▶ Stored data entries

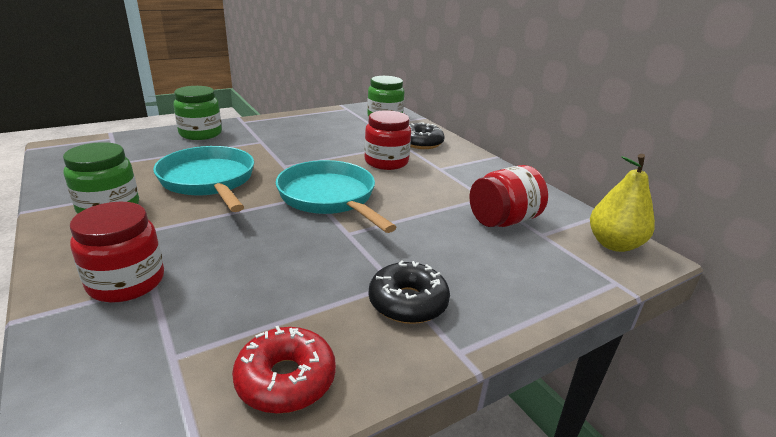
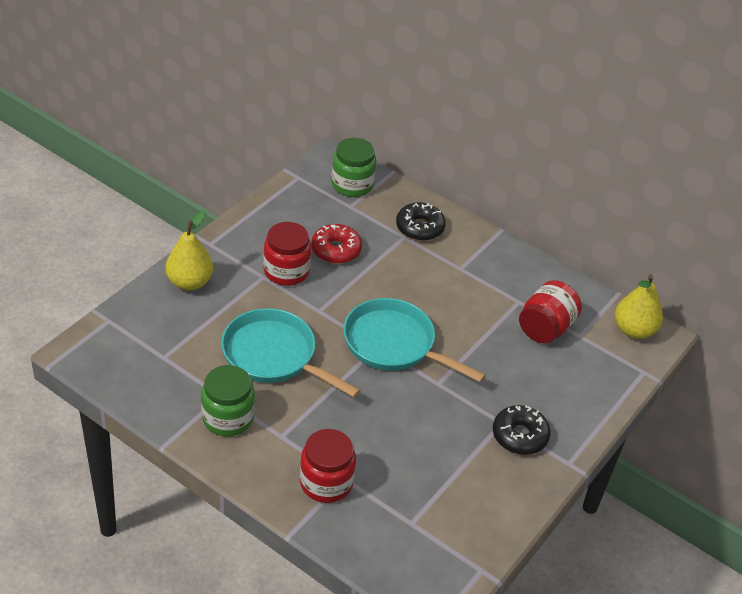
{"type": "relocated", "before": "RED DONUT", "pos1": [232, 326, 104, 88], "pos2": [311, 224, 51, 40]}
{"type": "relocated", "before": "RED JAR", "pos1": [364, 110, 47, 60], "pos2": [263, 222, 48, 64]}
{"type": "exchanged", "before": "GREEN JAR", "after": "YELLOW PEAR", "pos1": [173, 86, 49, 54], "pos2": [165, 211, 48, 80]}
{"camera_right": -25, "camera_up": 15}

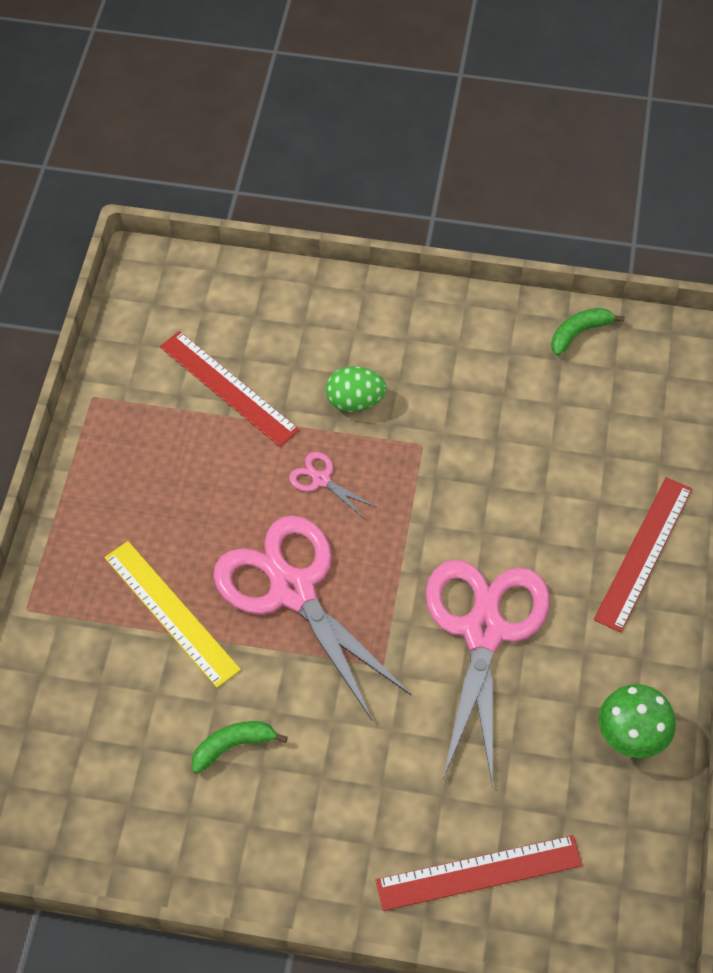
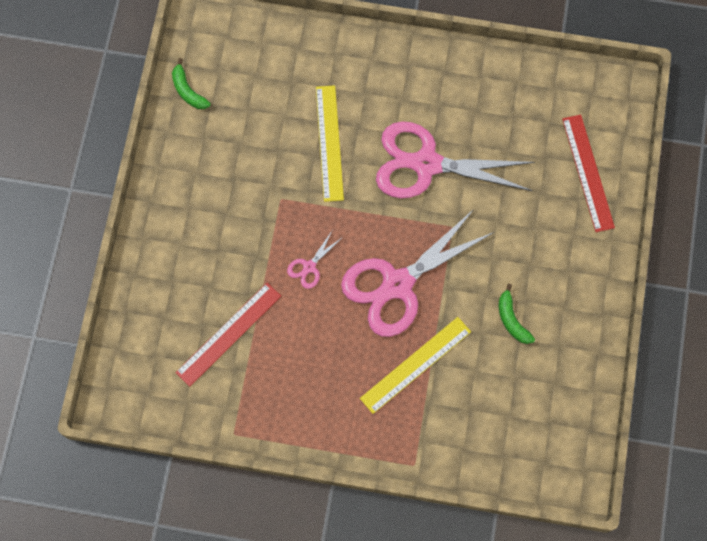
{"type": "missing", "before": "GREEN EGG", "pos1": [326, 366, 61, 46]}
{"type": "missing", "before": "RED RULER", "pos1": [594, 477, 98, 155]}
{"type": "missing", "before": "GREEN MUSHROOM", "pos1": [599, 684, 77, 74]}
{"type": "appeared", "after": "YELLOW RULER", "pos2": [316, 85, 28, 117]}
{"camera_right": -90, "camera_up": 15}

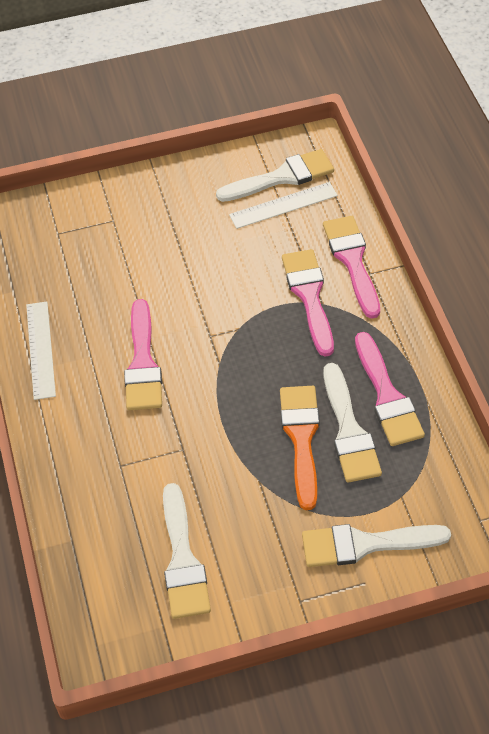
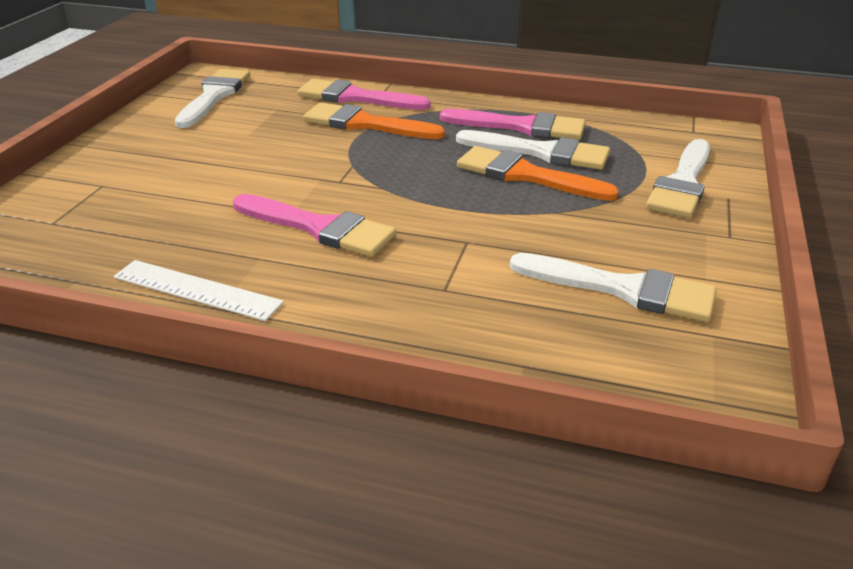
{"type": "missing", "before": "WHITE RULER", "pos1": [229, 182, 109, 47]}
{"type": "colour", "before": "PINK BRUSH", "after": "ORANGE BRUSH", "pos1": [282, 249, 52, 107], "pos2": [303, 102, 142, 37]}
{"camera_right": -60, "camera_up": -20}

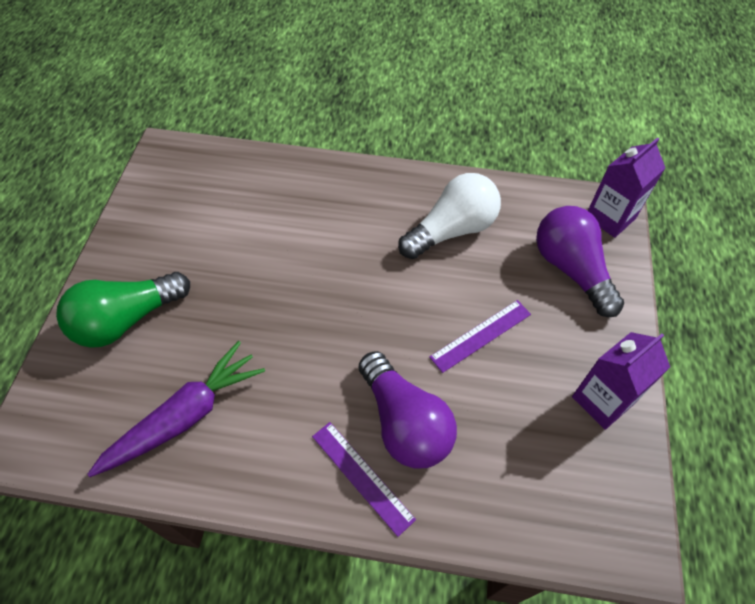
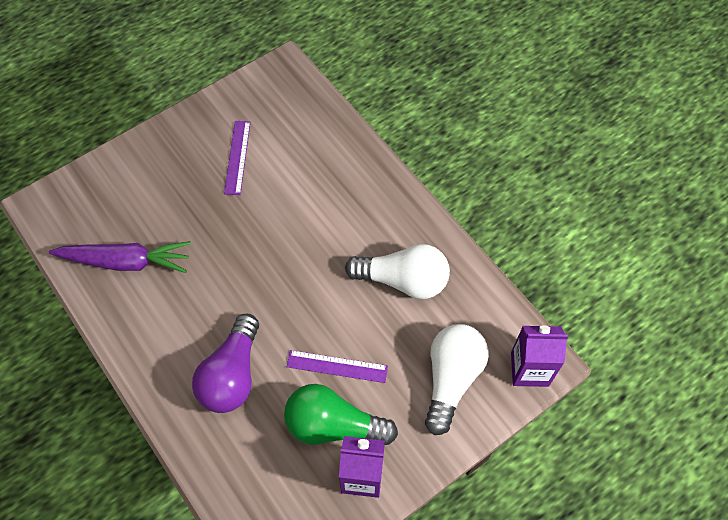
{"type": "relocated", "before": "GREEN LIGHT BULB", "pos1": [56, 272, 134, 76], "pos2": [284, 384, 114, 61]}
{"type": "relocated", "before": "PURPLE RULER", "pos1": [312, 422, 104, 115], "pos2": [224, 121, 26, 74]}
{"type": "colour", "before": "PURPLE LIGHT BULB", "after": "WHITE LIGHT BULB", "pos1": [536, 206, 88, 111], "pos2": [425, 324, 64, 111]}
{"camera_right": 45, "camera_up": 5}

▶ What the task requires
Exact copies of all the entries, without any pictures, are what the answer must contain.

▶ Written response
{"type": "relocated", "before": "RED DONUT", "pos1": [232, 326, 104, 88], "pos2": [311, 224, 51, 40]}
{"type": "relocated", "before": "RED JAR", "pos1": [364, 110, 47, 60], "pos2": [263, 222, 48, 64]}
{"type": "exchanged", "before": "GREEN JAR", "after": "YELLOW PEAR", "pos1": [173, 86, 49, 54], "pos2": [165, 211, 48, 80]}
{"camera_right": -25, "camera_up": 15}

{"type": "missing", "before": "GREEN EGG", "pos1": [326, 366, 61, 46]}
{"type": "missing", "before": "RED RULER", "pos1": [594, 477, 98, 155]}
{"type": "missing", "before": "GREEN MUSHROOM", "pos1": [599, 684, 77, 74]}
{"type": "appeared", "after": "YELLOW RULER", "pos2": [316, 85, 28, 117]}
{"camera_right": -90, "camera_up": 15}

{"type": "missing", "before": "WHITE RULER", "pos1": [229, 182, 109, 47]}
{"type": "colour", "before": "PINK BRUSH", "after": "ORANGE BRUSH", "pos1": [282, 249, 52, 107], "pos2": [303, 102, 142, 37]}
{"camera_right": -60, "camera_up": -20}

{"type": "relocated", "before": "GREEN LIGHT BULB", "pos1": [56, 272, 134, 76], "pos2": [284, 384, 114, 61]}
{"type": "relocated", "before": "PURPLE RULER", "pos1": [312, 422, 104, 115], "pos2": [224, 121, 26, 74]}
{"type": "colour", "before": "PURPLE LIGHT BULB", "after": "WHITE LIGHT BULB", "pos1": [536, 206, 88, 111], "pos2": [425, 324, 64, 111]}
{"camera_right": 45, "camera_up": 5}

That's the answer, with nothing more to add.